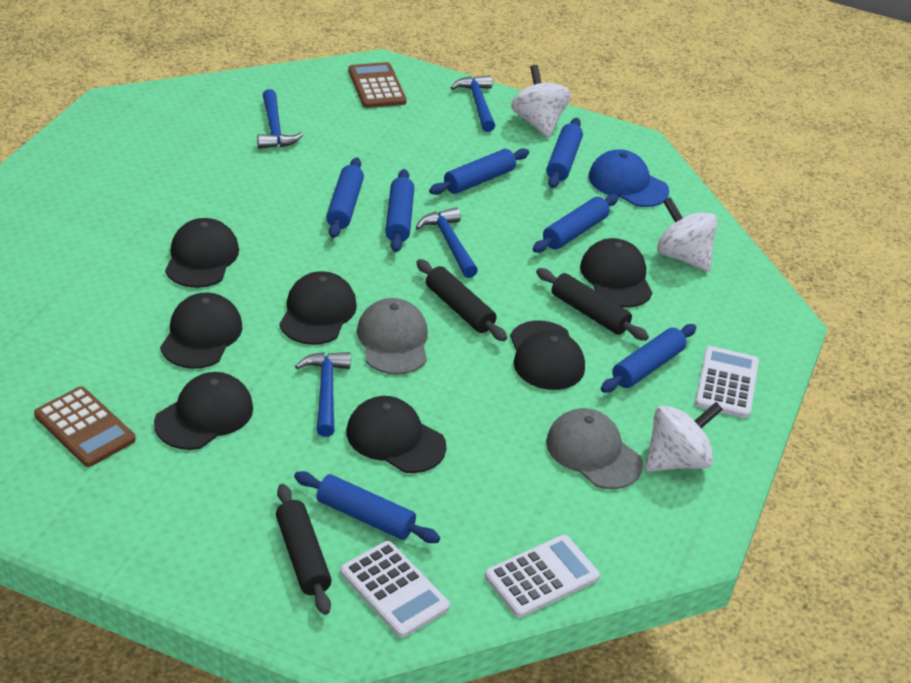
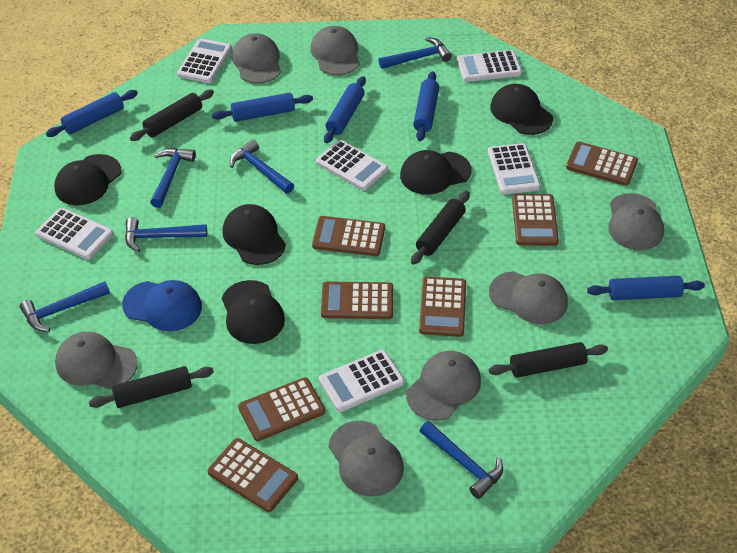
black cap: 7 -> 5
black rolling pin: 3 -> 4
blue hammer: 4 -> 6
blue rolling pin: 7 -> 5
brown calculator: 2 -> 7
grey cap: 2 -> 7
white calculator: 3 -> 6
white spinning top: 3 -> 0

■ Exercise prompt
Only an exact, picture-free copy of the entries counts as the answer.

■ Solution to this exercise
black cap: 7 -> 5
black rolling pin: 3 -> 4
blue hammer: 4 -> 6
blue rolling pin: 7 -> 5
brown calculator: 2 -> 7
grey cap: 2 -> 7
white calculator: 3 -> 6
white spinning top: 3 -> 0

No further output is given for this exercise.